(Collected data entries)
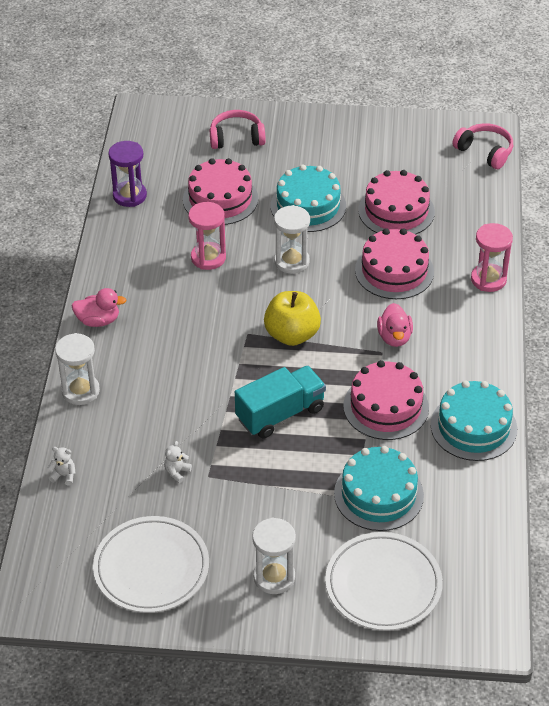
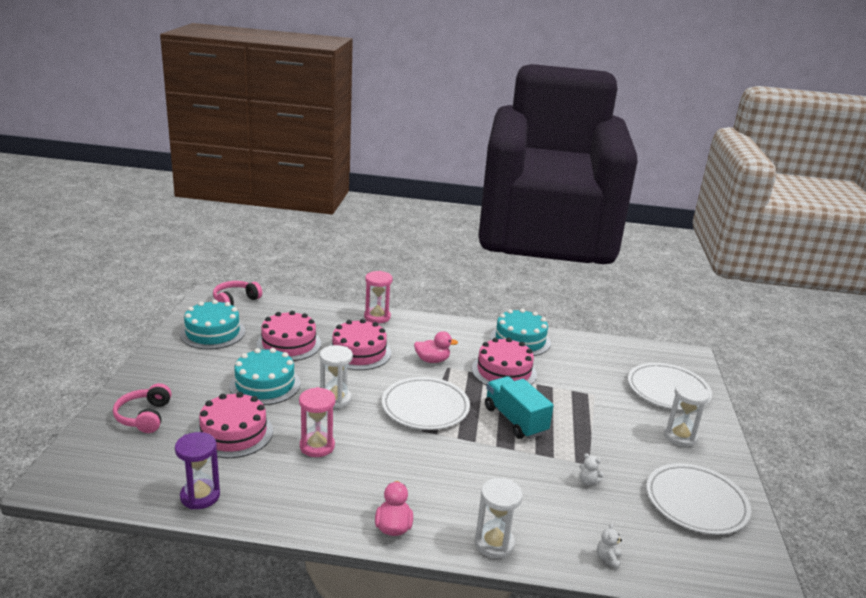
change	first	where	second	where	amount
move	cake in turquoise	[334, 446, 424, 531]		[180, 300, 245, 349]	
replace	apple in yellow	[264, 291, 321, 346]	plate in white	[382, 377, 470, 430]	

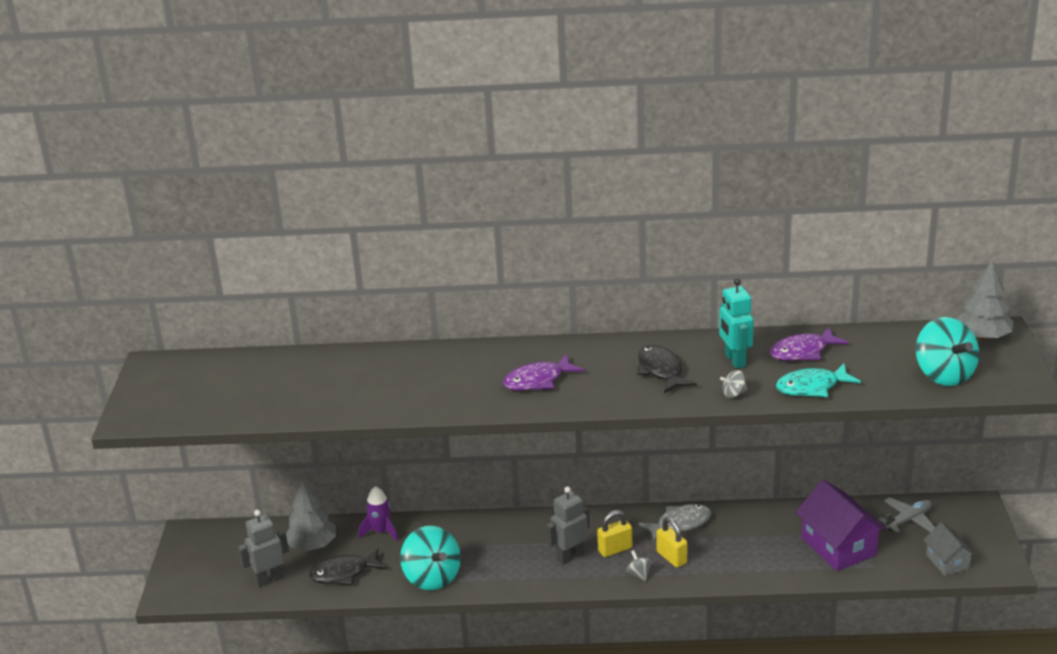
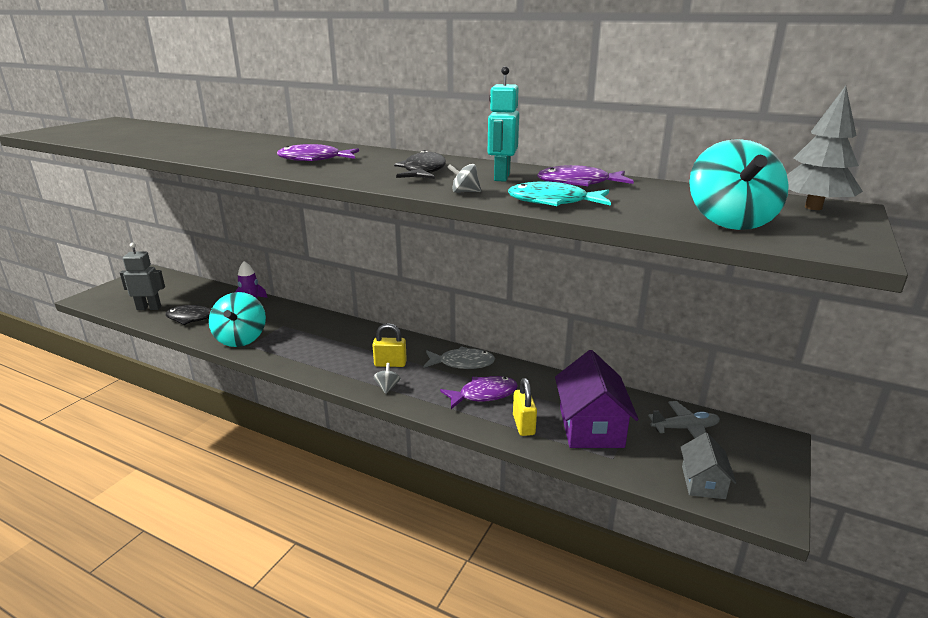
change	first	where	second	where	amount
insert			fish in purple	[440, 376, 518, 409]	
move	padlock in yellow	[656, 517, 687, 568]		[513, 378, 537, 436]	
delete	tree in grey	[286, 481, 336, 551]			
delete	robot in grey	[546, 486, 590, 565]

- EXERCISE OBJECTIVE: Once you find the line containing "377, 470, 430]", transcribe it and each line after it to the end of the records exactly, and leave out the pictures.

- RESULT:
replace	apple in yellow	[264, 291, 321, 346]	plate in white	[382, 377, 470, 430]	

change	first	where	second	where	amount
insert			fish in purple	[440, 376, 518, 409]	
move	padlock in yellow	[656, 517, 687, 568]		[513, 378, 537, 436]	
delete	tree in grey	[286, 481, 336, 551]			
delete	robot in grey	[546, 486, 590, 565]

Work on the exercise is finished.